* [DO THIS] Which lines in the items below contain the string "override"? Gather each of them and copy it out in full.
☆ ☆ ☆
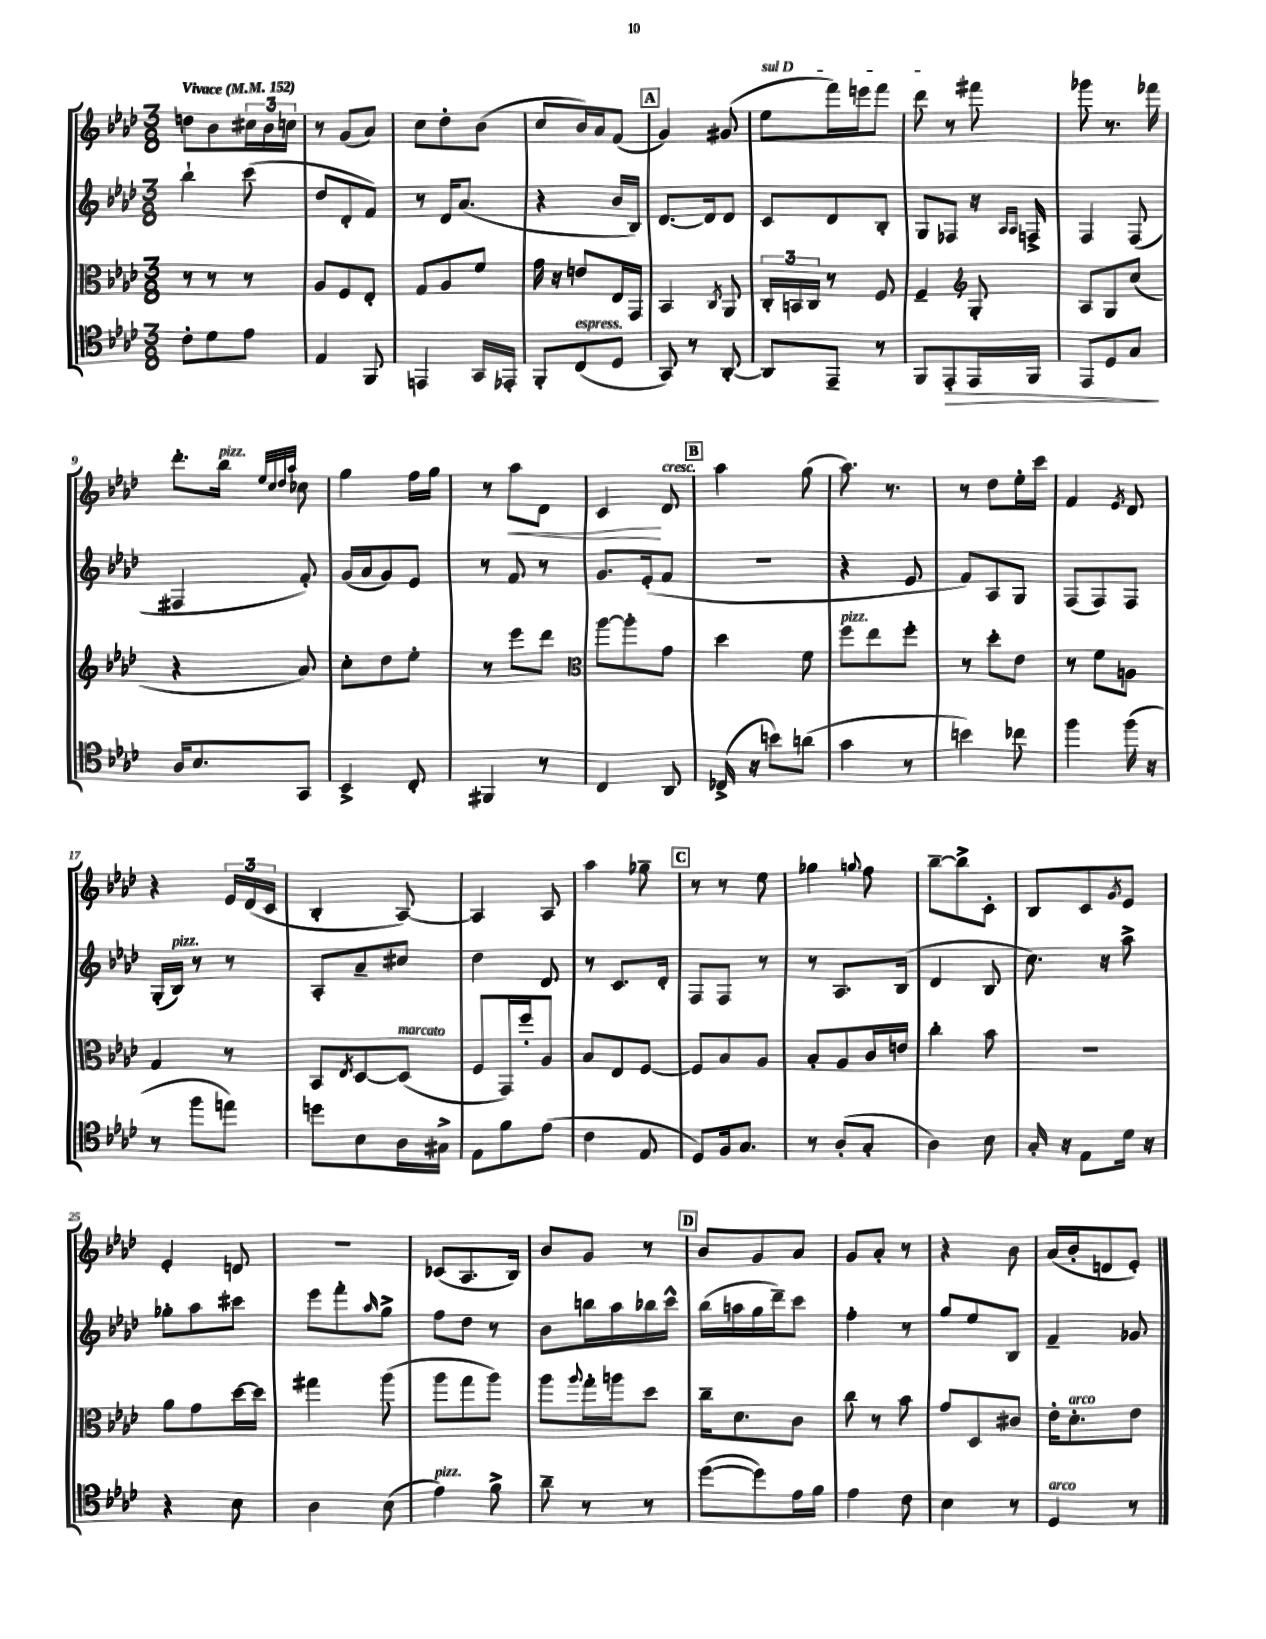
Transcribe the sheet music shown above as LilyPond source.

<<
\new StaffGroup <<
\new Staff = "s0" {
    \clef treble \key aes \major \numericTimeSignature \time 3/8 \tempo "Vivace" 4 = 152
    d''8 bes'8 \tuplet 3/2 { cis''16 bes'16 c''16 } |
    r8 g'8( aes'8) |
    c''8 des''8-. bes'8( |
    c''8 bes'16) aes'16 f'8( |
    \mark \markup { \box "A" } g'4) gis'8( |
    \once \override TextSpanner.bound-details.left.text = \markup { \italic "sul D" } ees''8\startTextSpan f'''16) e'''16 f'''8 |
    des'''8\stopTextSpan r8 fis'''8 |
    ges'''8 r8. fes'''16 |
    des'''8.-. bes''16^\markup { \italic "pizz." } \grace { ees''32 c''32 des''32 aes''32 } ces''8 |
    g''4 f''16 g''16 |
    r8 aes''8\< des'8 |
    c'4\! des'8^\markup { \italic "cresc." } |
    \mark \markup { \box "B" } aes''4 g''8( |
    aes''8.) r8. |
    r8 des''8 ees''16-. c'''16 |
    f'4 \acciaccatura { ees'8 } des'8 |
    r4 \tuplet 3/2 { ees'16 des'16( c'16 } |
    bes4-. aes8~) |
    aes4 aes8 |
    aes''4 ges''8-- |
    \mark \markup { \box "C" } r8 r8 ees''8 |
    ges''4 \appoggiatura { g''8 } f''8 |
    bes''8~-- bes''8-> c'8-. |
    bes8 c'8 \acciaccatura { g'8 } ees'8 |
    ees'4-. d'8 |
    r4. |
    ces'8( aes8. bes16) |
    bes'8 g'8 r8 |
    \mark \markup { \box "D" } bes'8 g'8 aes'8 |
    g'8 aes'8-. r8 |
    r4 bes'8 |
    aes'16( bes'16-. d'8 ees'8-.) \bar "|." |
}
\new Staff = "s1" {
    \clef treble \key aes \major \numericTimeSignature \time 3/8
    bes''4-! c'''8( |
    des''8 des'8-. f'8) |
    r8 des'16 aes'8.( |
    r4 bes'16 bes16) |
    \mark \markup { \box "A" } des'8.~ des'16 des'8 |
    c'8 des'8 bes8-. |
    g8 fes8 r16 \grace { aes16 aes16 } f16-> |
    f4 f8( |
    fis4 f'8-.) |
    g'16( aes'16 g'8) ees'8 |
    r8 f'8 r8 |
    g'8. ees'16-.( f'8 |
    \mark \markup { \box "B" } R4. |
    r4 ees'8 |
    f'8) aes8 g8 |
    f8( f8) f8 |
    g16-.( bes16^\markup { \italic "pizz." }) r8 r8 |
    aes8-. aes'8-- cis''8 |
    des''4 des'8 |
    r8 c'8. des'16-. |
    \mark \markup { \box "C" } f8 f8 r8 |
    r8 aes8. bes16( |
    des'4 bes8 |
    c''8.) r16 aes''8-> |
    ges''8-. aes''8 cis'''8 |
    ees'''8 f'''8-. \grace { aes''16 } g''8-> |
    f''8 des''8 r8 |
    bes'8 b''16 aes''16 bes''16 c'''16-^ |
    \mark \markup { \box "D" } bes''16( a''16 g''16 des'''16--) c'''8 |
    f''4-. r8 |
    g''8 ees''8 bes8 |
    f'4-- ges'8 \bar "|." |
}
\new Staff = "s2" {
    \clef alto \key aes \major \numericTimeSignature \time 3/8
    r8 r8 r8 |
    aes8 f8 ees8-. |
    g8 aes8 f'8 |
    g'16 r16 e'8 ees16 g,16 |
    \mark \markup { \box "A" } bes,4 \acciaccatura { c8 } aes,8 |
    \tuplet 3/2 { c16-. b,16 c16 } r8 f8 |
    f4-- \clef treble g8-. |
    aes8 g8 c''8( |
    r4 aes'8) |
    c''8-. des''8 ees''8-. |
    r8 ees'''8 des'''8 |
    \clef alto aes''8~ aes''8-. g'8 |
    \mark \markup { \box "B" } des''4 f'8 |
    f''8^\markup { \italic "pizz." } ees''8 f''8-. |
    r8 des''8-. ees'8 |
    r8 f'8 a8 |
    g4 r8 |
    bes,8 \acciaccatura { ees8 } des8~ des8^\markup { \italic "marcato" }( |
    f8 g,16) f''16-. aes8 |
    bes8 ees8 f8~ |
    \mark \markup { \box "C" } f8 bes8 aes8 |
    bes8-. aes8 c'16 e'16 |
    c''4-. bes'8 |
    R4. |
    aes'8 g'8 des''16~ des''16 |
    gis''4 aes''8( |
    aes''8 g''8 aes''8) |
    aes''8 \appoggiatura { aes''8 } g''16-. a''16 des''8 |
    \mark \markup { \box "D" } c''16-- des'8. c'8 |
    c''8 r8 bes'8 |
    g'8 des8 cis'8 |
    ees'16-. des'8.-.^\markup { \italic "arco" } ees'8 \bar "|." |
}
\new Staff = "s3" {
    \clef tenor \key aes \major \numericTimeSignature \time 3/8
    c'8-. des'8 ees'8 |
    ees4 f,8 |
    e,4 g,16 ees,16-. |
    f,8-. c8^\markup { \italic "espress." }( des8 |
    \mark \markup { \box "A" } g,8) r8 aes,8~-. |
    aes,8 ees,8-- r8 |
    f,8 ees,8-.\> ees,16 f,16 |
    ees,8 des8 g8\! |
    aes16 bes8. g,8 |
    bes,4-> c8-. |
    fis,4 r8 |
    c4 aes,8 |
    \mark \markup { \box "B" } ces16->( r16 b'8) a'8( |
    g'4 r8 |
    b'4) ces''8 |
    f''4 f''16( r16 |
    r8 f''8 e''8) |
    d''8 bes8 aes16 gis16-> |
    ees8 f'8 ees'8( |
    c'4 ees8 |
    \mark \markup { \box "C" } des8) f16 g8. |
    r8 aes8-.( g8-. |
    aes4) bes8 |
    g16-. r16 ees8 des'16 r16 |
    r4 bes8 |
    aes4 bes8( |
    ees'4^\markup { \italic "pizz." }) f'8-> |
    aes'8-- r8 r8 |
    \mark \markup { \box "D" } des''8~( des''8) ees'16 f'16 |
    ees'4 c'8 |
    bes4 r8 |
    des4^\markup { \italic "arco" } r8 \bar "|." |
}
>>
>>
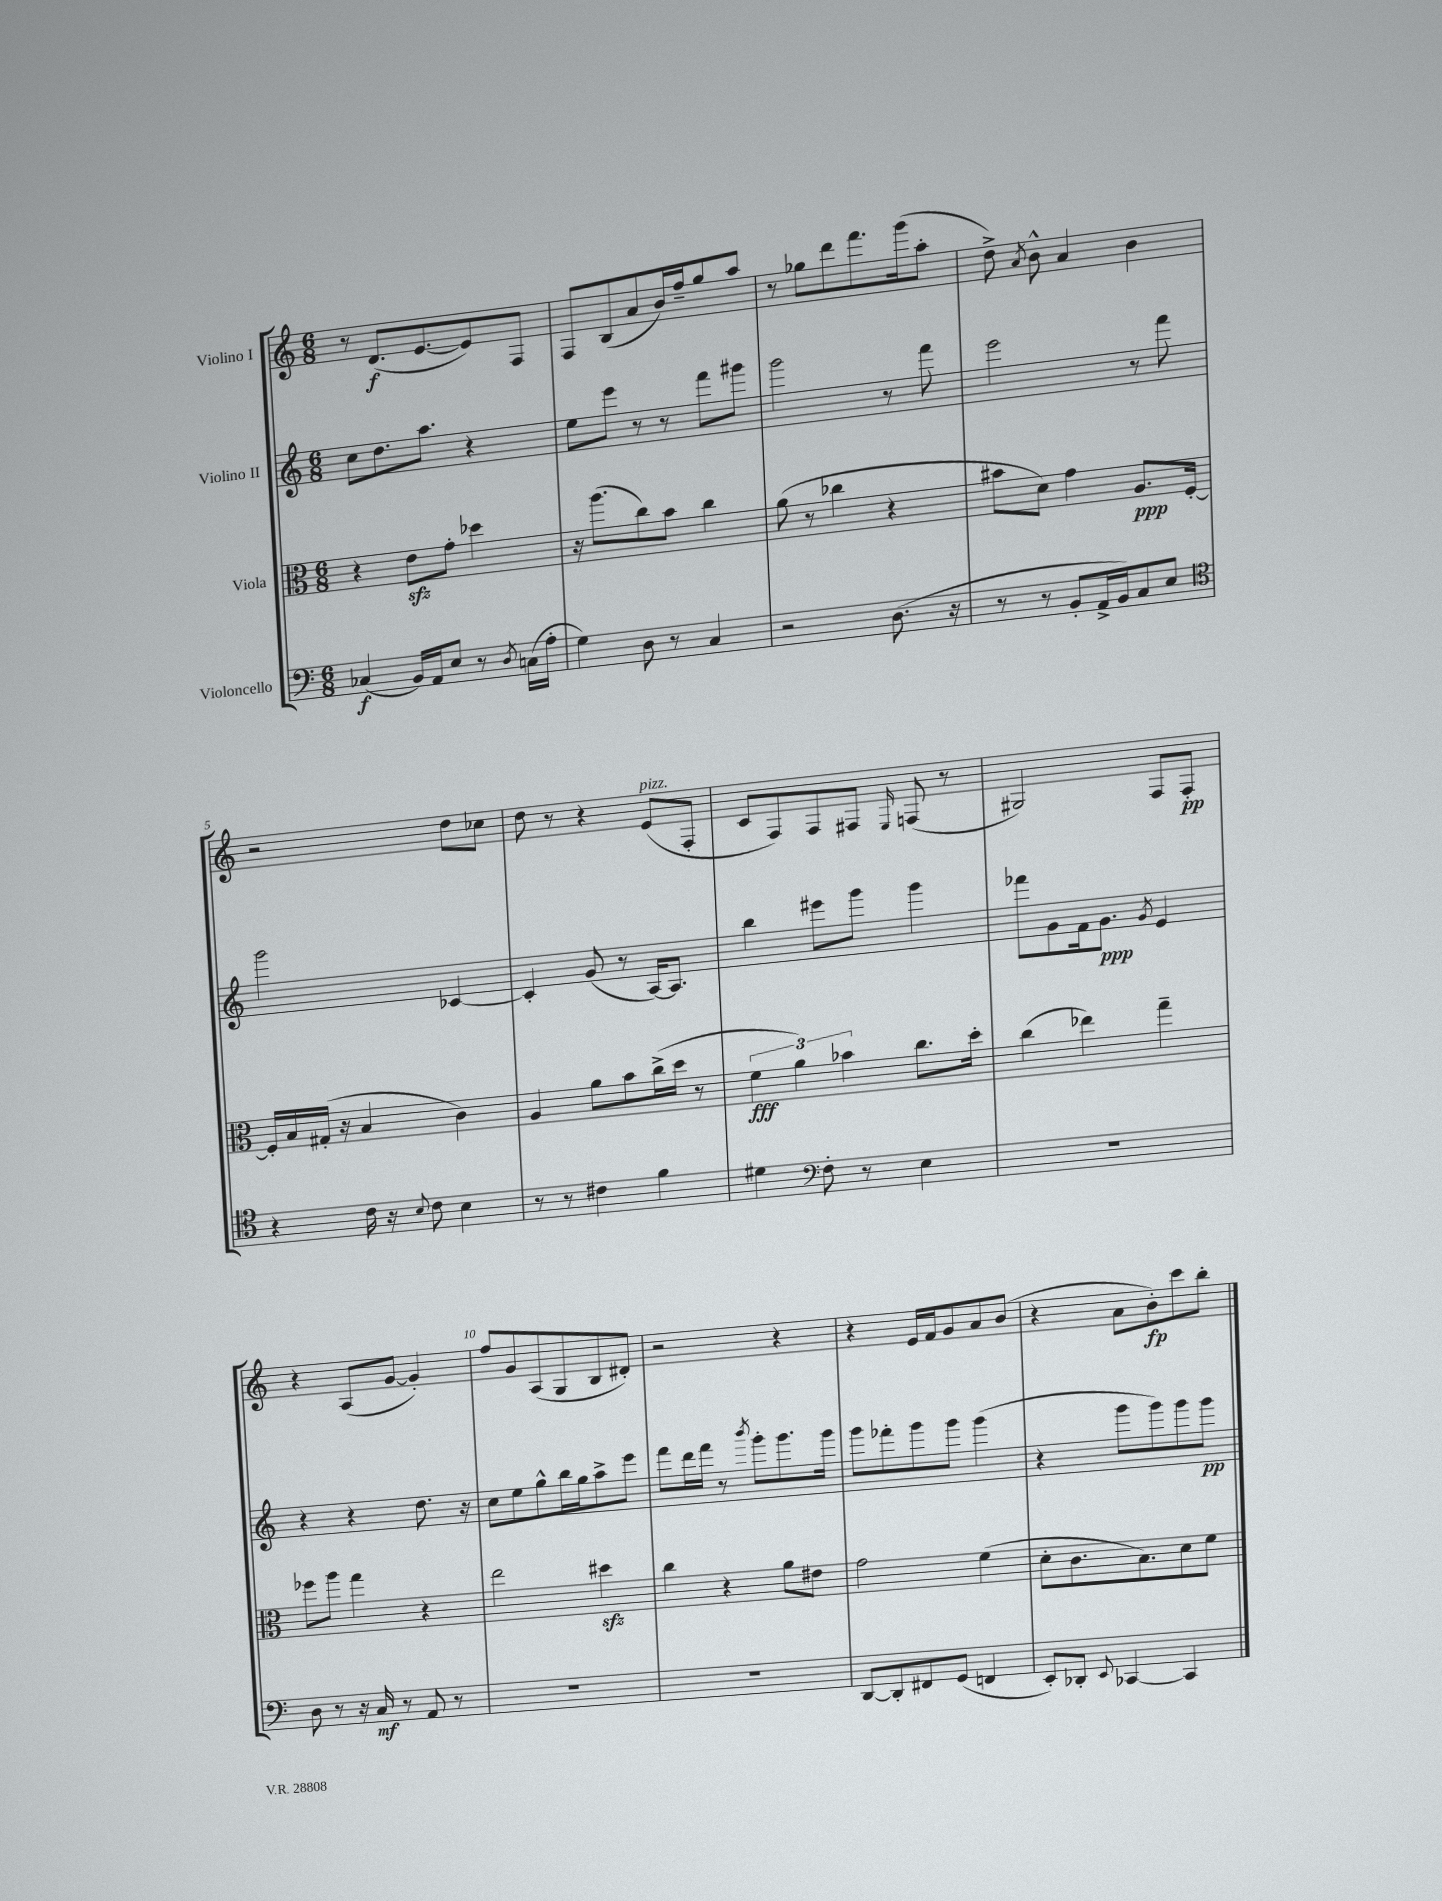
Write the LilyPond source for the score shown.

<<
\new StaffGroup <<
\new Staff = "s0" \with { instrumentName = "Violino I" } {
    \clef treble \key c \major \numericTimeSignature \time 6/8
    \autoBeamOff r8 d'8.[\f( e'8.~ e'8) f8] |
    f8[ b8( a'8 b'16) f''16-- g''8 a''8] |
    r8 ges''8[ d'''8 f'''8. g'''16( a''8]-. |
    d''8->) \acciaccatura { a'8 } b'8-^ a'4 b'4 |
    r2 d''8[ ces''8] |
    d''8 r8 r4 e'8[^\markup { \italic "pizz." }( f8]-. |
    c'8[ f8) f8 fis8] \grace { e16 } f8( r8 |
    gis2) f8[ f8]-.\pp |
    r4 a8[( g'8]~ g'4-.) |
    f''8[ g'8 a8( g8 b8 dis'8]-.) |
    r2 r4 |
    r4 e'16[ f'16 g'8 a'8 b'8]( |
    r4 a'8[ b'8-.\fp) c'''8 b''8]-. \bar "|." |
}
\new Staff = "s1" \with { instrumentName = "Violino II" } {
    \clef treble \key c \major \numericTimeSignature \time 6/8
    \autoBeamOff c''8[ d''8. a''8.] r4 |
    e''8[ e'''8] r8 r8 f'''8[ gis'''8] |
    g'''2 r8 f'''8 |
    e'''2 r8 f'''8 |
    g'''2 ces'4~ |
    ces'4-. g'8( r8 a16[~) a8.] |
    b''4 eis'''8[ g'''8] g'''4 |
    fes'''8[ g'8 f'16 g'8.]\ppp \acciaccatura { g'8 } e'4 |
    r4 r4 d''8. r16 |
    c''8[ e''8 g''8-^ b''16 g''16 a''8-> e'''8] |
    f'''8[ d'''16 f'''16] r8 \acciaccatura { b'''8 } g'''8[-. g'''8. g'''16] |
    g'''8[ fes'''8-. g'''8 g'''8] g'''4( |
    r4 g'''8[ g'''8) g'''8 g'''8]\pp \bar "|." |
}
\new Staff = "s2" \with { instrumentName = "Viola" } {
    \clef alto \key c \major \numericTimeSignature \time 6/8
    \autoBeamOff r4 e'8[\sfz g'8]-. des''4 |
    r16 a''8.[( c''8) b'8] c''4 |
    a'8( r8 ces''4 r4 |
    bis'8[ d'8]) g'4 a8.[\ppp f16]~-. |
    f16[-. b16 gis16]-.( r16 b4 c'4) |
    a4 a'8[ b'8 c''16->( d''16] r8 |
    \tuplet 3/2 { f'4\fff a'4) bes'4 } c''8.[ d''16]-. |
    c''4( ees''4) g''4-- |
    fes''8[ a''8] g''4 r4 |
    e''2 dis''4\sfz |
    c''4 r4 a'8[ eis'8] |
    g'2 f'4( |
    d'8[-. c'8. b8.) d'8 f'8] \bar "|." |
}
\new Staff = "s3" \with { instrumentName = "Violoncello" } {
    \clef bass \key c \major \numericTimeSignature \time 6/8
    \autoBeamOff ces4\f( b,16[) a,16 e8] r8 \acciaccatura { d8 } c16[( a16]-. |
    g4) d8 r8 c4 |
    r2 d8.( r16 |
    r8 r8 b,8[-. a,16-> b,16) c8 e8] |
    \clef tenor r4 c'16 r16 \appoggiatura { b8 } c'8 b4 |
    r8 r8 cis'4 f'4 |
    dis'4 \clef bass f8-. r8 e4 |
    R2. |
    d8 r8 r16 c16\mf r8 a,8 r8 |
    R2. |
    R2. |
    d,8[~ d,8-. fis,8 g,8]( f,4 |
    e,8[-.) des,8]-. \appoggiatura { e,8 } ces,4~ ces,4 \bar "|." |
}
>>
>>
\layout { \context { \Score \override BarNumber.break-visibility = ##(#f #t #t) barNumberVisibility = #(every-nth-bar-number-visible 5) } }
☆ ☆ ☆
* [COMPLETED EXERCISE]
    \once \override TextSpanner.bound-details.left.text = \markup { \italic "sul D" } ees''8\startTextSpan f'''16) e'''16 f'''8 |
\layout { \context { \Score \override BarNumber.break-visibility = ##(#f #t #t) barNumberVisibility = #(every-nth-bar-number-visible 5) } }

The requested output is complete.